Work item
Could you restate the entries word for word, without the images?

Information
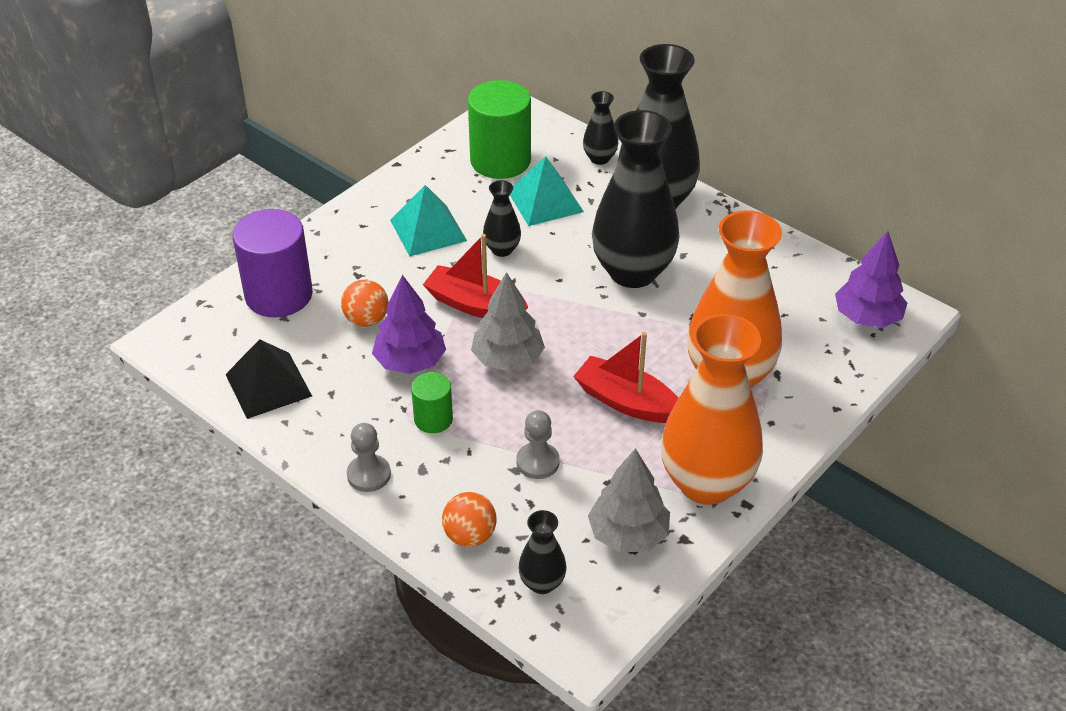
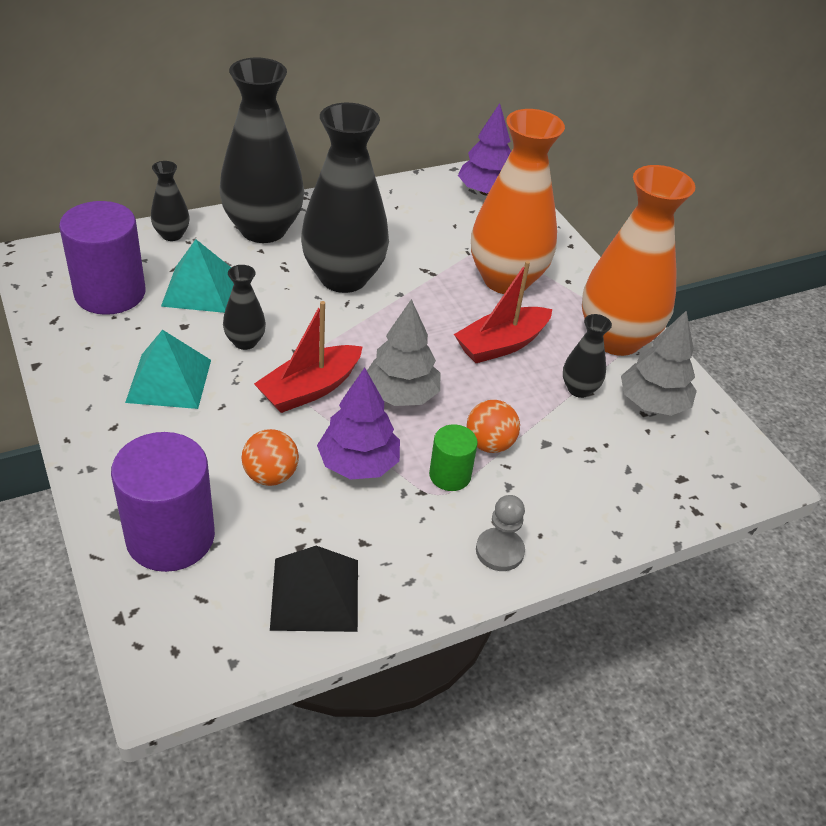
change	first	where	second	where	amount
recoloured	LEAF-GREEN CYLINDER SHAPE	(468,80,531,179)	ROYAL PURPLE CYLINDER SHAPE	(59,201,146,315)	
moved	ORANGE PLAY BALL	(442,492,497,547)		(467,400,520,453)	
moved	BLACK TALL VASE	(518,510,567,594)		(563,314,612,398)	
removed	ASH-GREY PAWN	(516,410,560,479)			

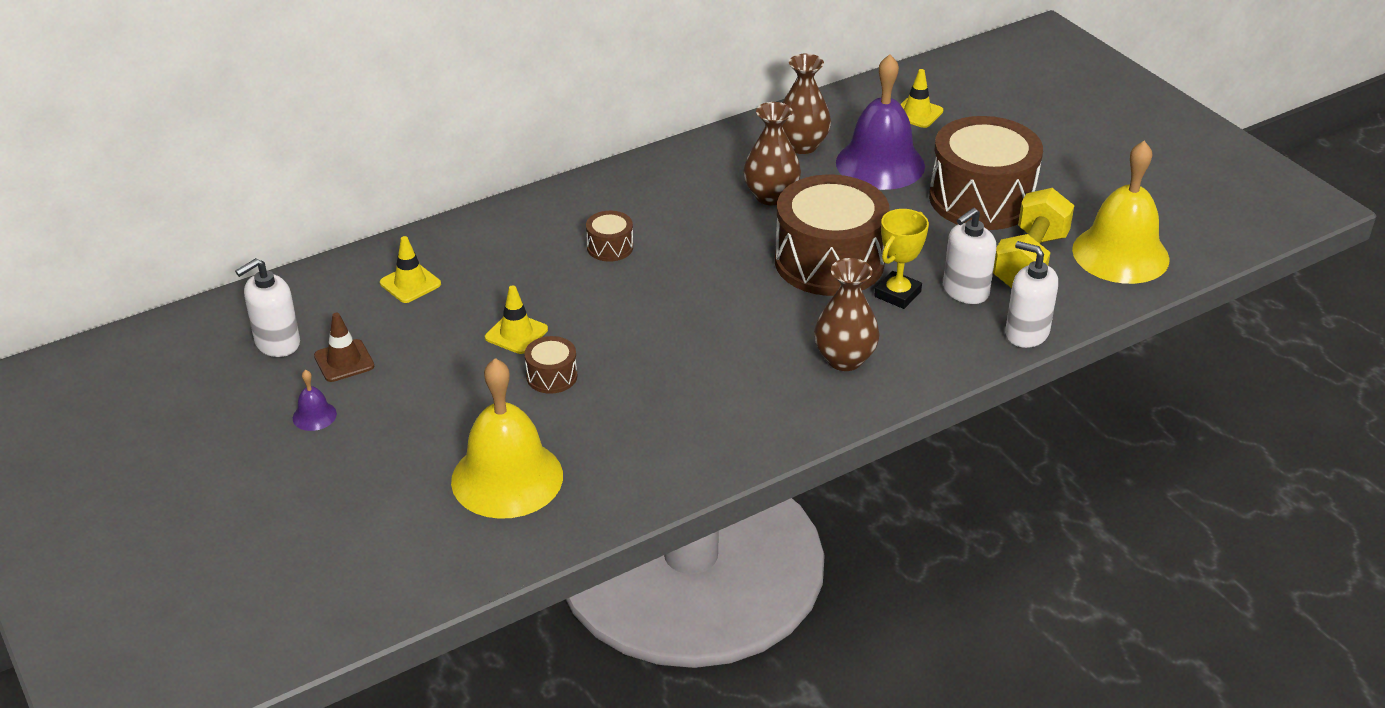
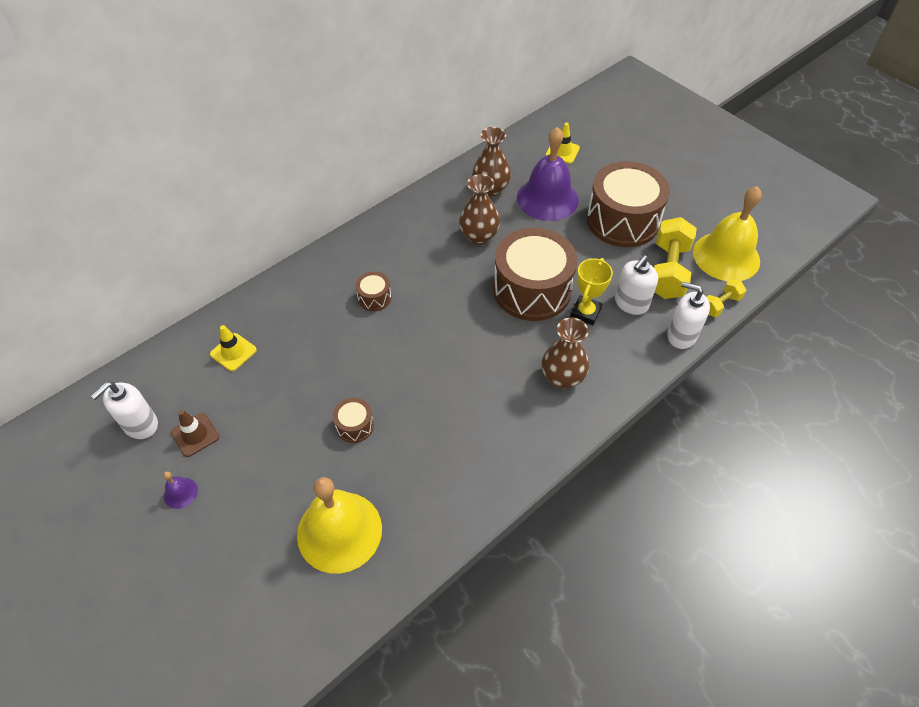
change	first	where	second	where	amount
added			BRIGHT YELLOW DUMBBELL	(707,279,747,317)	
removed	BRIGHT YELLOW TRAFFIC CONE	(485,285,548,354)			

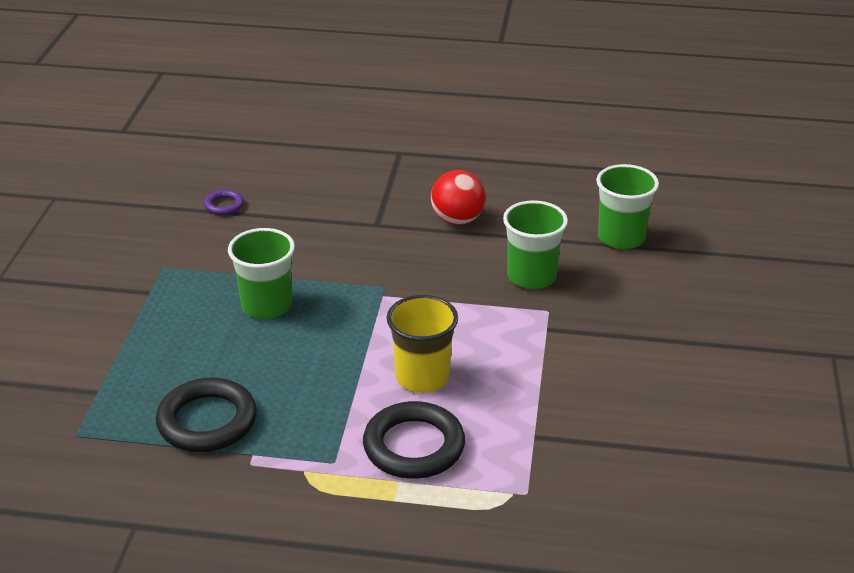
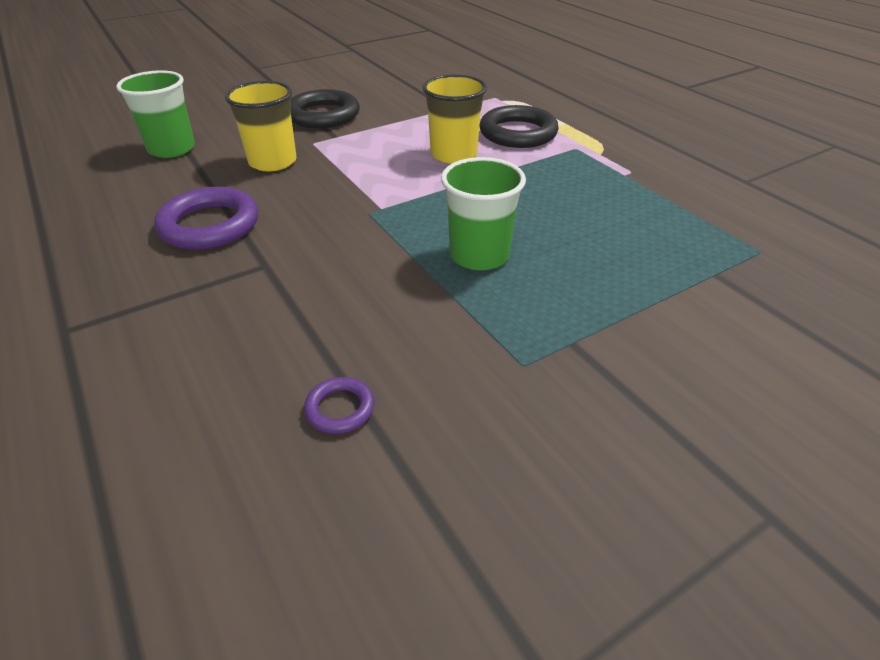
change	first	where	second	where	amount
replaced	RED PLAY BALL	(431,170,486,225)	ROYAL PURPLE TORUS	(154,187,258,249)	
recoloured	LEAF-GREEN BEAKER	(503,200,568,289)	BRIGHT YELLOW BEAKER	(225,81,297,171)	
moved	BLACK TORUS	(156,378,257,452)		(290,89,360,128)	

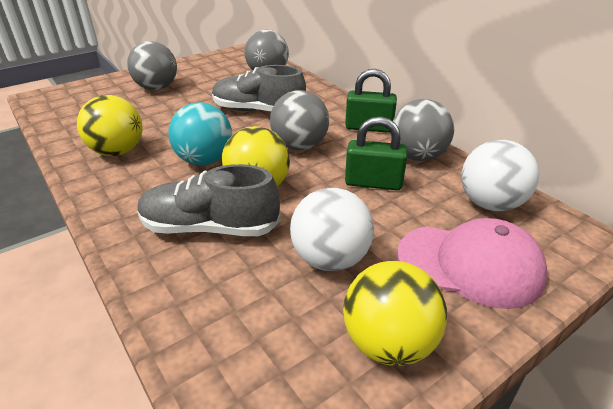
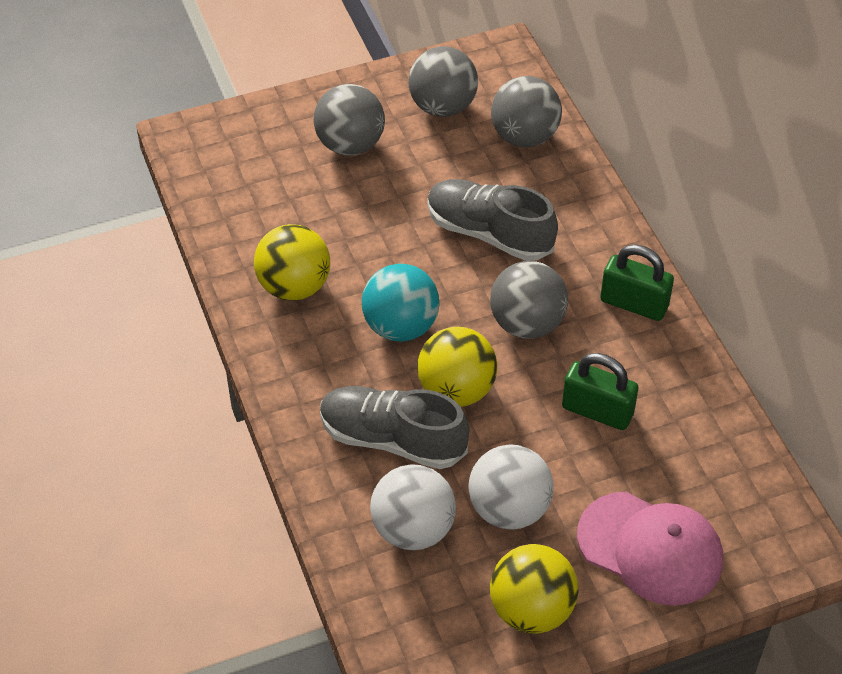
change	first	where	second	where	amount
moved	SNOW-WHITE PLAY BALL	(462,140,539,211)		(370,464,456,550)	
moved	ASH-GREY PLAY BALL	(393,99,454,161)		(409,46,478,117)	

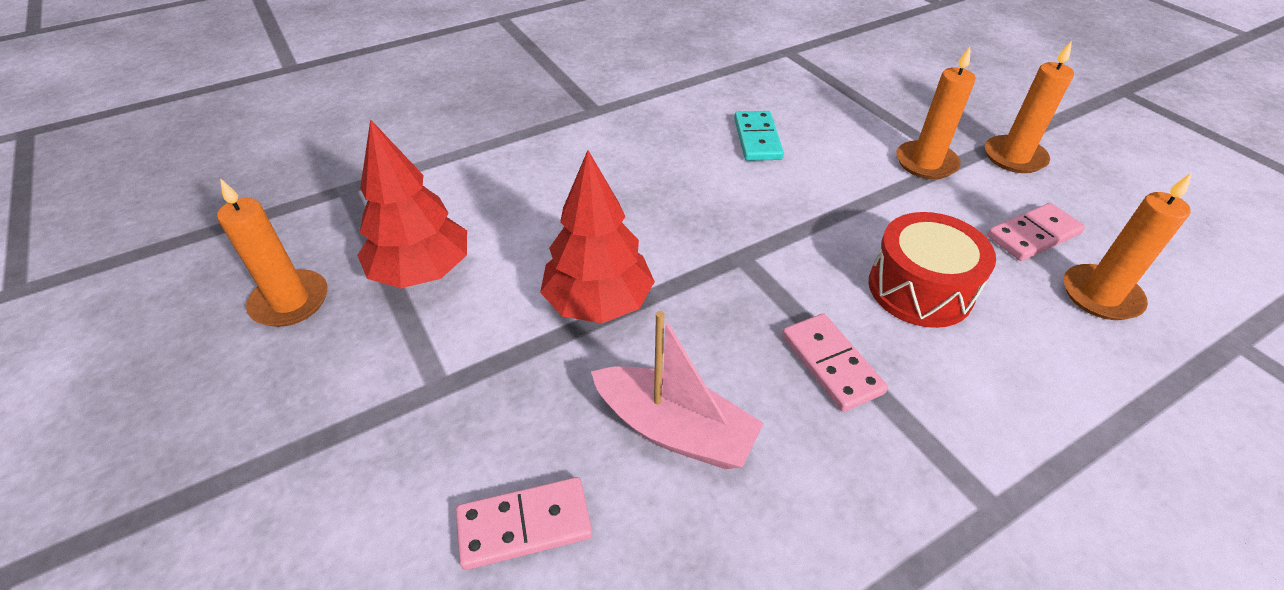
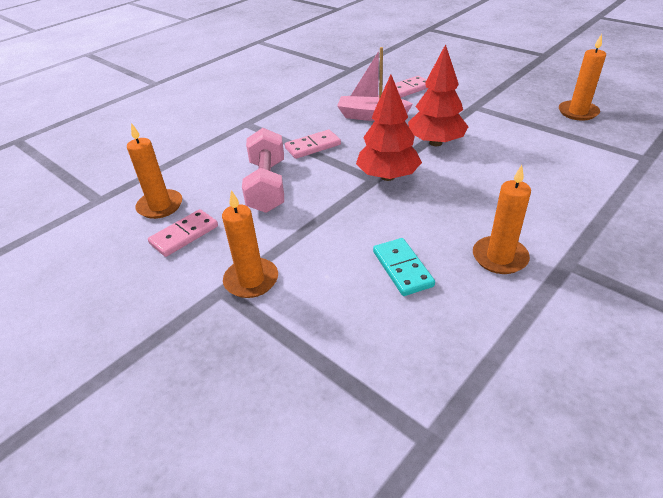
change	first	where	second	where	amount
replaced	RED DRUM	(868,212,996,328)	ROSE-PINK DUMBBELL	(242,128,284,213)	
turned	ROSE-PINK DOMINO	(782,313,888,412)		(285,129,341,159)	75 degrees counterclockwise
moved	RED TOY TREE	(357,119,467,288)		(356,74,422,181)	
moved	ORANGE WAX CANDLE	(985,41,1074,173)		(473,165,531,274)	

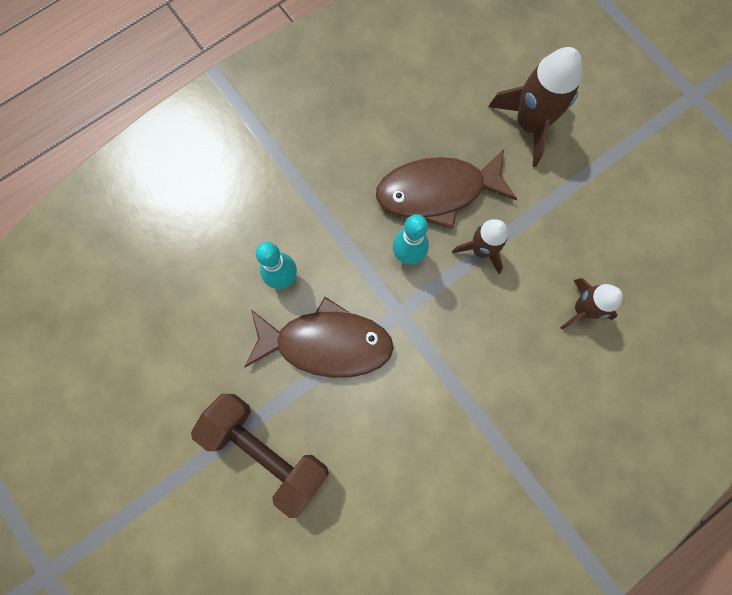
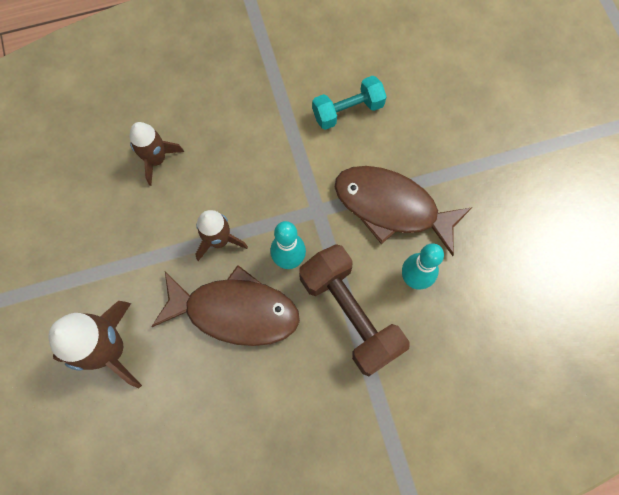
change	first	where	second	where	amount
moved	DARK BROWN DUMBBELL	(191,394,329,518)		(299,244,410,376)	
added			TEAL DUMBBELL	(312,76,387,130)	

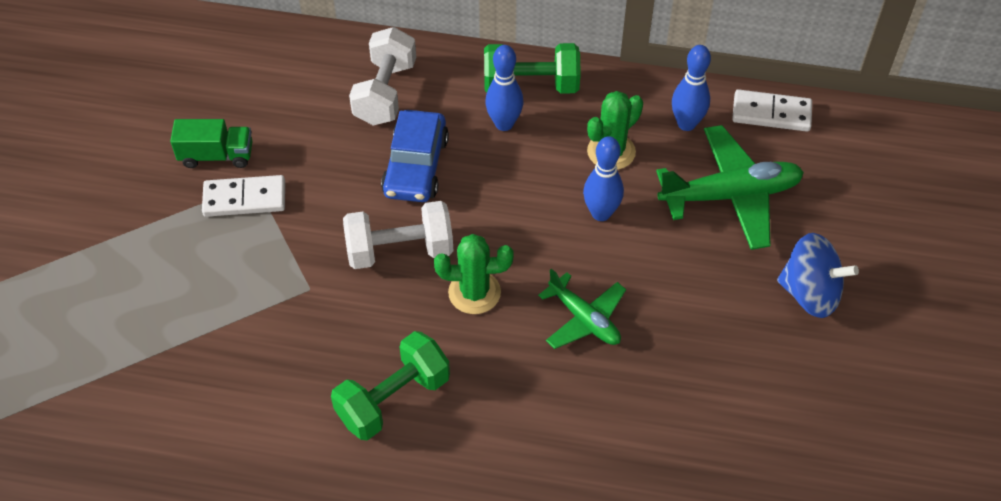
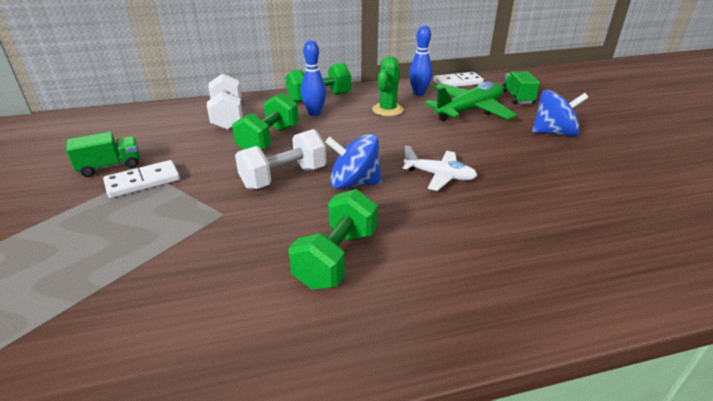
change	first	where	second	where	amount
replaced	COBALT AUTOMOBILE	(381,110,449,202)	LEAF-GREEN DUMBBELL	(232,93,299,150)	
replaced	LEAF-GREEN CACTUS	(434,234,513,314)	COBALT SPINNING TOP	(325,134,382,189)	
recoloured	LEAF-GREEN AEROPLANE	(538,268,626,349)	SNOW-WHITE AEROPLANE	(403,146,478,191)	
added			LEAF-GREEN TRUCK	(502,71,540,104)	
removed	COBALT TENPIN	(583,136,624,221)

Answer to the problem
change	first	where	second	where	amount
recoloured	LEAF-GREEN CYLINDER SHAPE	(468,80,531,179)	ROYAL PURPLE CYLINDER SHAPE	(59,201,146,315)	
moved	ORANGE PLAY BALL	(442,492,497,547)		(467,400,520,453)	
moved	BLACK TALL VASE	(518,510,567,594)		(563,314,612,398)	
removed	ASH-GREY PAWN	(516,410,560,479)			

change	first	where	second	where	amount
added			BRIGHT YELLOW DUMBBELL	(707,279,747,317)	
removed	BRIGHT YELLOW TRAFFIC CONE	(485,285,548,354)			

change	first	where	second	where	amount
replaced	RED PLAY BALL	(431,170,486,225)	ROYAL PURPLE TORUS	(154,187,258,249)	
recoloured	LEAF-GREEN BEAKER	(503,200,568,289)	BRIGHT YELLOW BEAKER	(225,81,297,171)	
moved	BLACK TORUS	(156,378,257,452)		(290,89,360,128)	

change	first	where	second	where	amount
moved	SNOW-WHITE PLAY BALL	(462,140,539,211)		(370,464,456,550)	
moved	ASH-GREY PLAY BALL	(393,99,454,161)		(409,46,478,117)	

change	first	where	second	where	amount
replaced	RED DRUM	(868,212,996,328)	ROSE-PINK DUMBBELL	(242,128,284,213)	
turned	ROSE-PINK DOMINO	(782,313,888,412)		(285,129,341,159)	75 degrees counterclockwise
moved	RED TOY TREE	(357,119,467,288)		(356,74,422,181)	
moved	ORANGE WAX CANDLE	(985,41,1074,173)		(473,165,531,274)	

change	first	where	second	where	amount
moved	DARK BROWN DUMBBELL	(191,394,329,518)		(299,244,410,376)	
added			TEAL DUMBBELL	(312,76,387,130)	

change	first	where	second	where	amount
replaced	COBALT AUTOMOBILE	(381,110,449,202)	LEAF-GREEN DUMBBELL	(232,93,299,150)	
replaced	LEAF-GREEN CACTUS	(434,234,513,314)	COBALT SPINNING TOP	(325,134,382,189)	
recoloured	LEAF-GREEN AEROPLANE	(538,268,626,349)	SNOW-WHITE AEROPLANE	(403,146,478,191)	
added			LEAF-GREEN TRUCK	(502,71,540,104)	
removed	COBALT TENPIN	(583,136,624,221)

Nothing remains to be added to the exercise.